• **Task objective**: Could you repeat the listing below exactly while leaving its pictures behind?

= = =

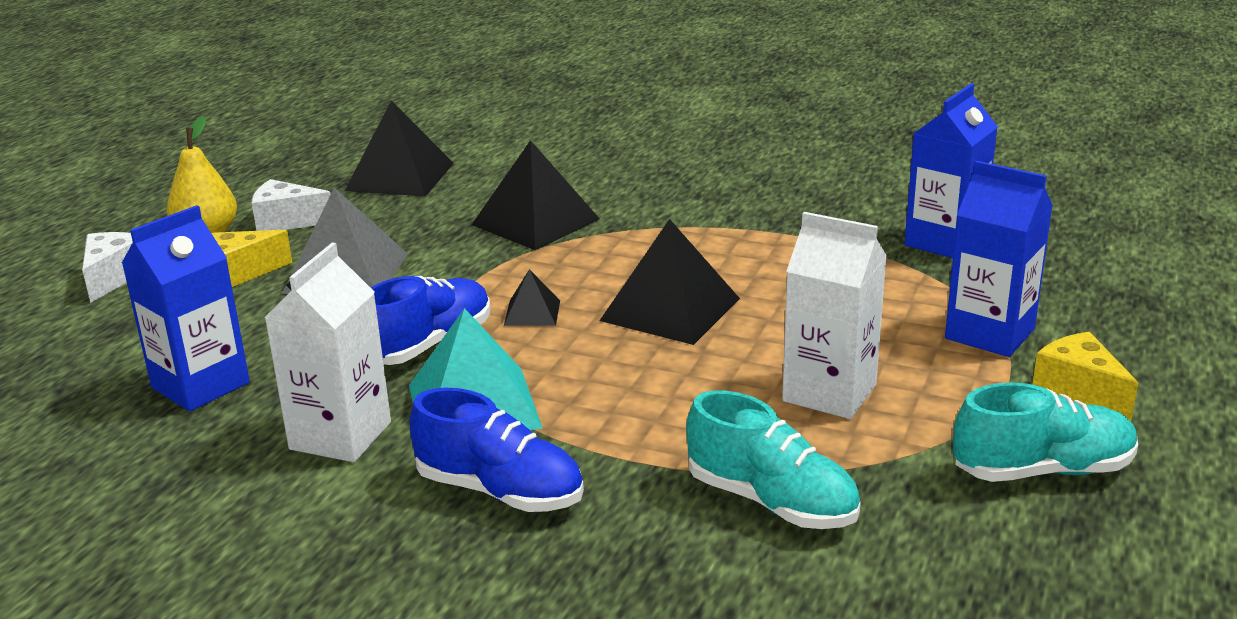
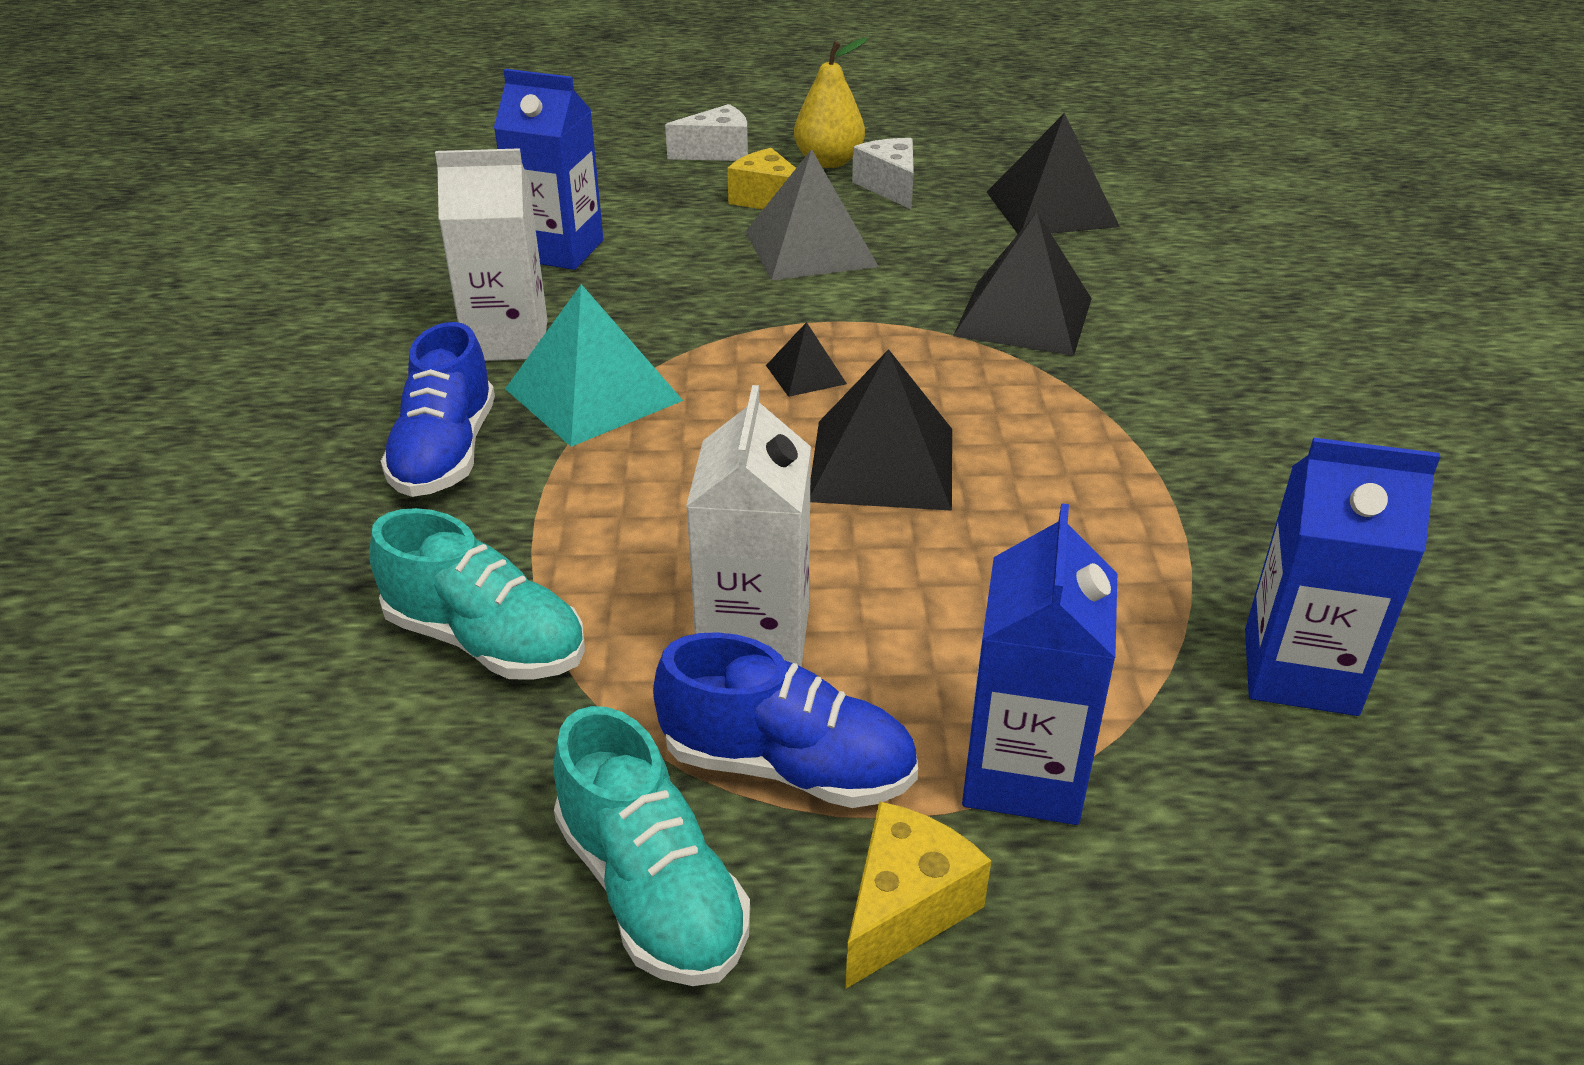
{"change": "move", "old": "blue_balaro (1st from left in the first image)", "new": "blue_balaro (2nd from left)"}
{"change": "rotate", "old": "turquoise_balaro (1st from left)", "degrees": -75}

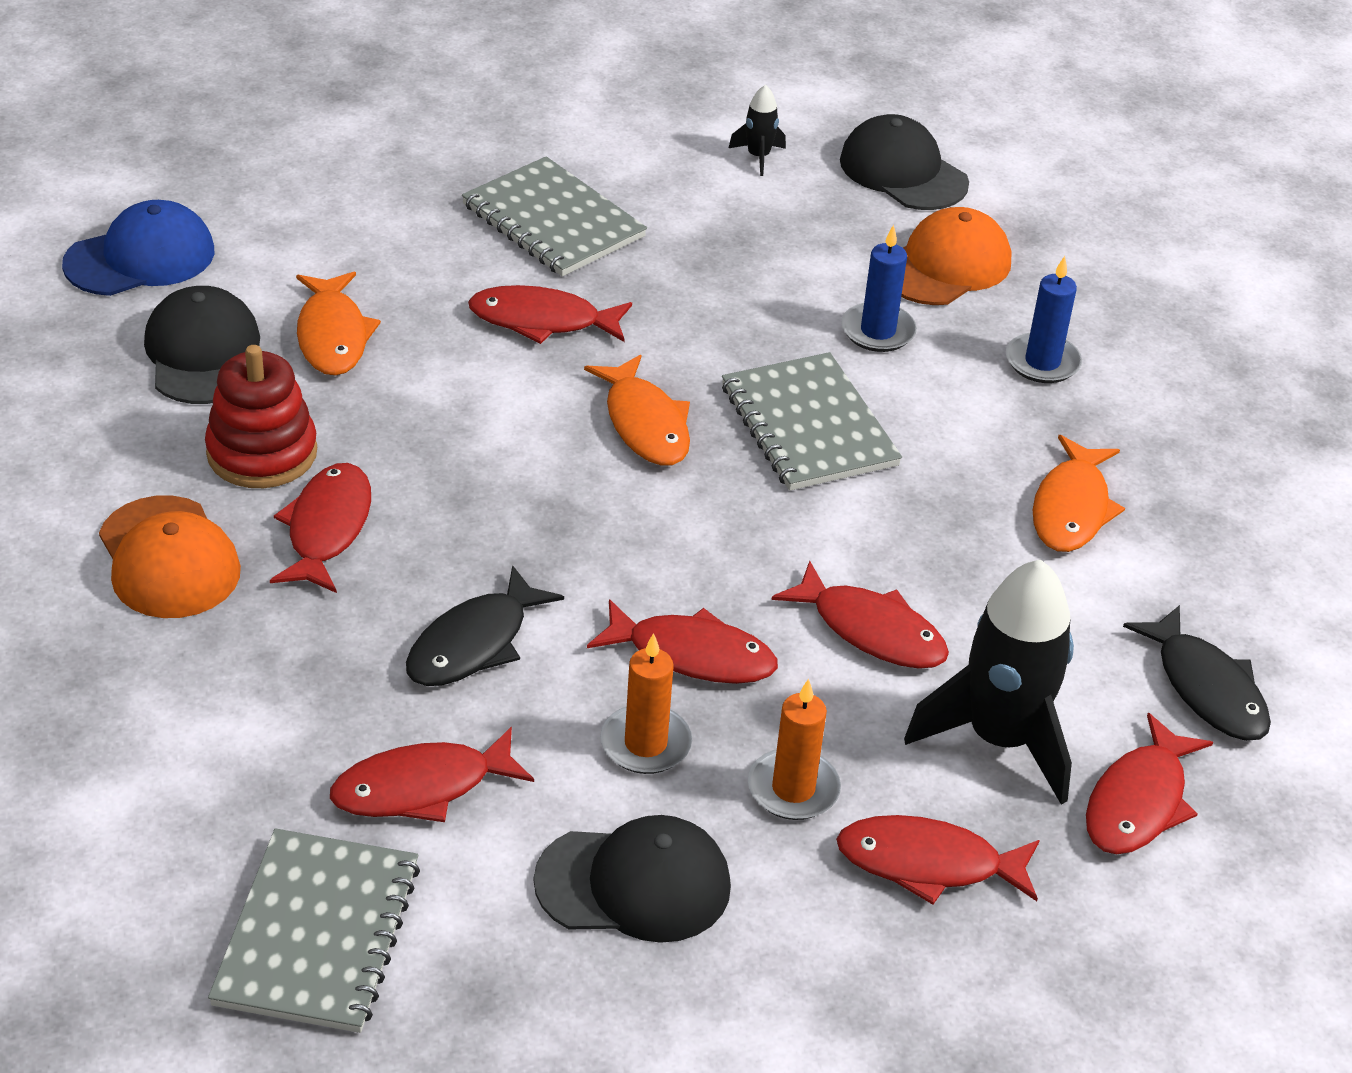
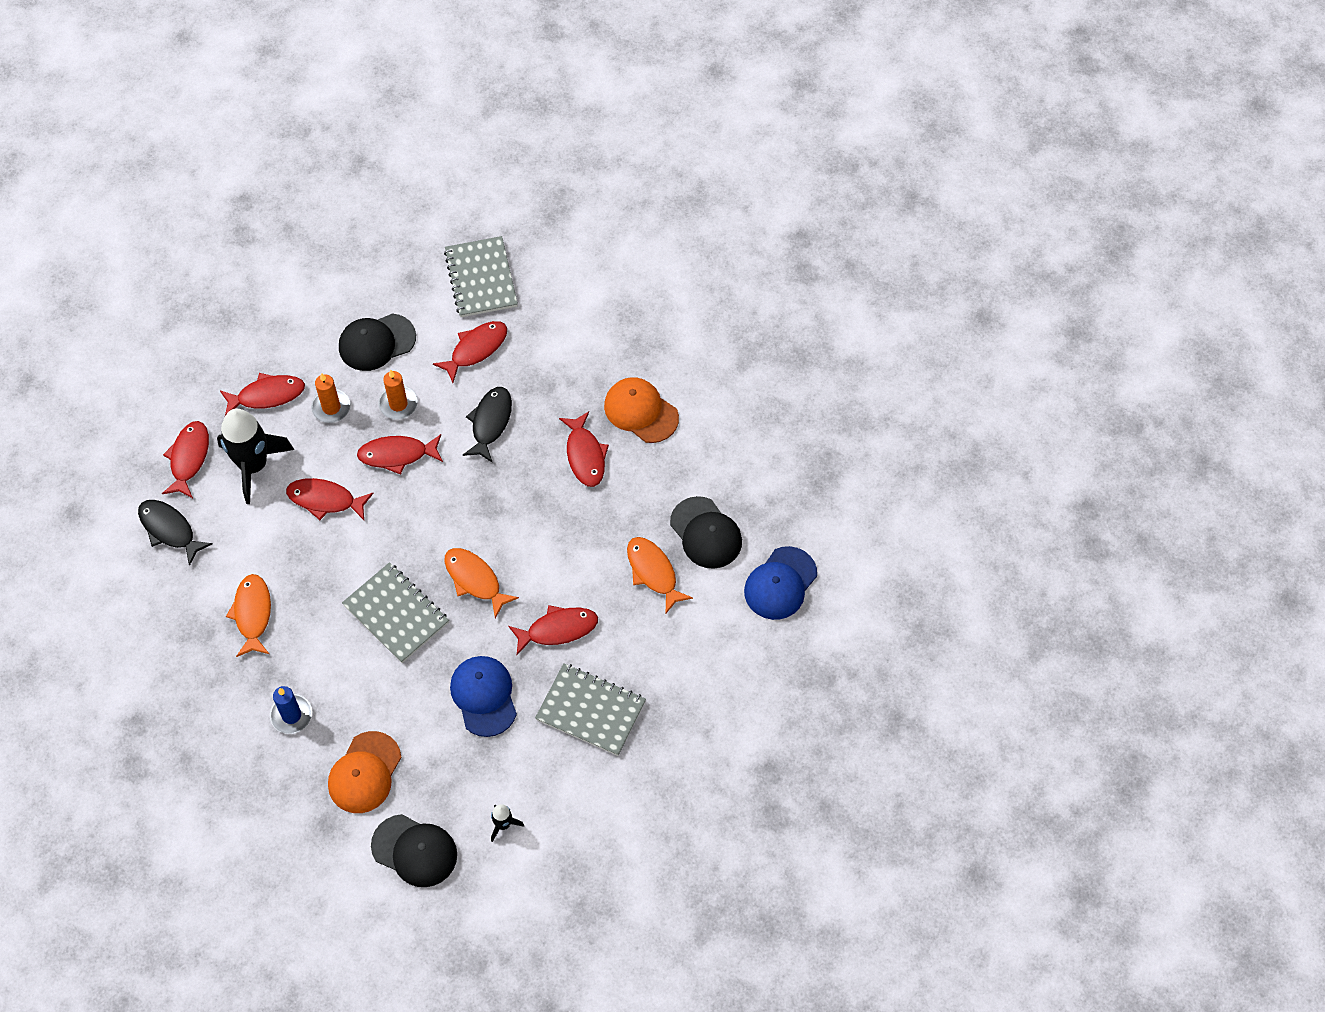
{"change": "delete", "old": "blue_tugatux (1st from left)"}
{"change": "delete", "old": "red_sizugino"}
{"change": "insert", "new": "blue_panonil (1st from left)"}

= = =

• **Problem solution**:
{"change": "move", "old": "blue_balaro (1st from left in the first image)", "new": "blue_balaro (2nd from left)"}
{"change": "rotate", "old": "turquoise_balaro (1st from left)", "degrees": -75}

{"change": "delete", "old": "blue_tugatux (1st from left)"}
{"change": "delete", "old": "red_sizugino"}
{"change": "insert", "new": "blue_panonil (1st from left)"}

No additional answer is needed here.